=== Section Start ===

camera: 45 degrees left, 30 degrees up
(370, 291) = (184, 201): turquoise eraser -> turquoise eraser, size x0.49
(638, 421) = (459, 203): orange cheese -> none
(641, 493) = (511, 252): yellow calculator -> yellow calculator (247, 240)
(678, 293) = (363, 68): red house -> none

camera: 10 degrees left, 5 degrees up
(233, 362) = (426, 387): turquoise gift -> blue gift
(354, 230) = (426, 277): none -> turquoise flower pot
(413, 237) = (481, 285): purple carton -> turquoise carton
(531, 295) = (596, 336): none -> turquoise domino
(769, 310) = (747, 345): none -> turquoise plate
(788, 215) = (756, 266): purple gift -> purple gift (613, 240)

=== Section End ===
=== Section Start ===

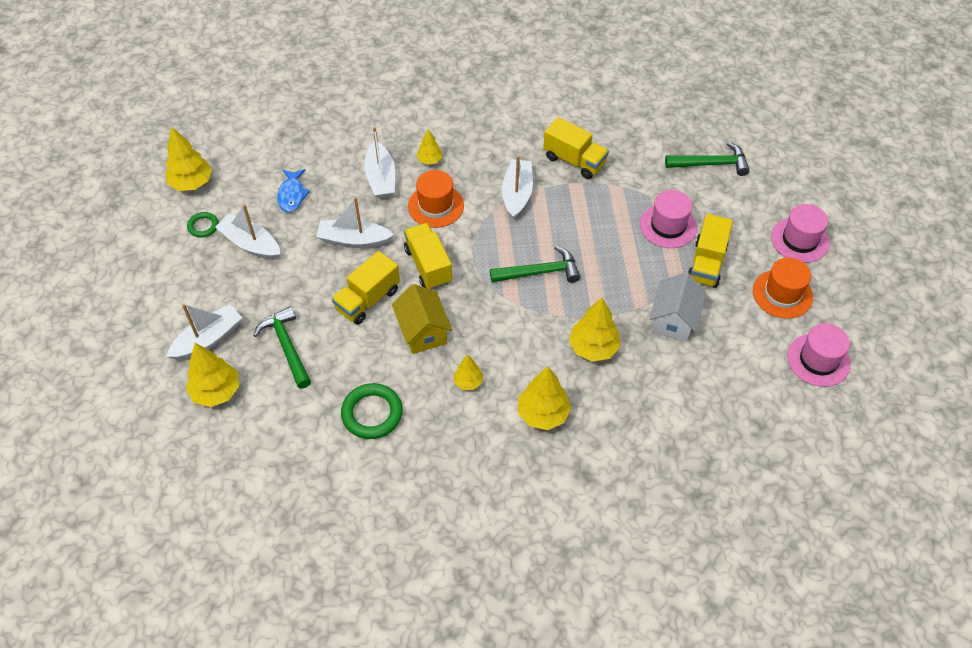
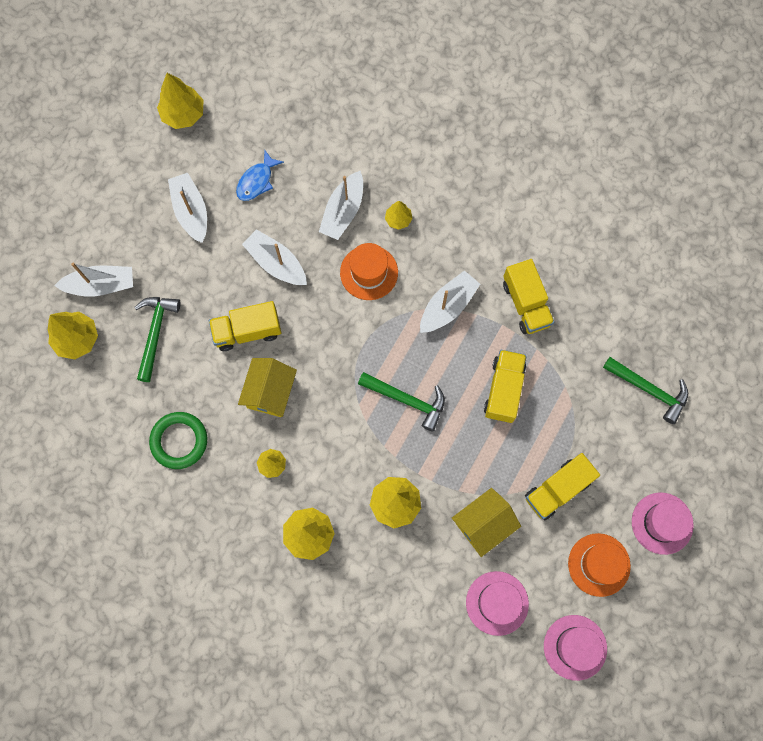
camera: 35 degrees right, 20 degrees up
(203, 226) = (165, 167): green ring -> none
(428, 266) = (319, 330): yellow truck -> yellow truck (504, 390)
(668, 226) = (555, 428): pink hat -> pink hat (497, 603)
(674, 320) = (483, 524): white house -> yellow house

=== Section End ===

(Problem statement) Return word for word the lines above from the line with "(769, 310) = (747, 345): none" to the line with "(788, 215) = (756, 266): purple", including both and leaving out all others.

(Written answer)
(769, 310) = (747, 345): none -> turquoise plate
(788, 215) = (756, 266): purple gift -> purple gift (613, 240)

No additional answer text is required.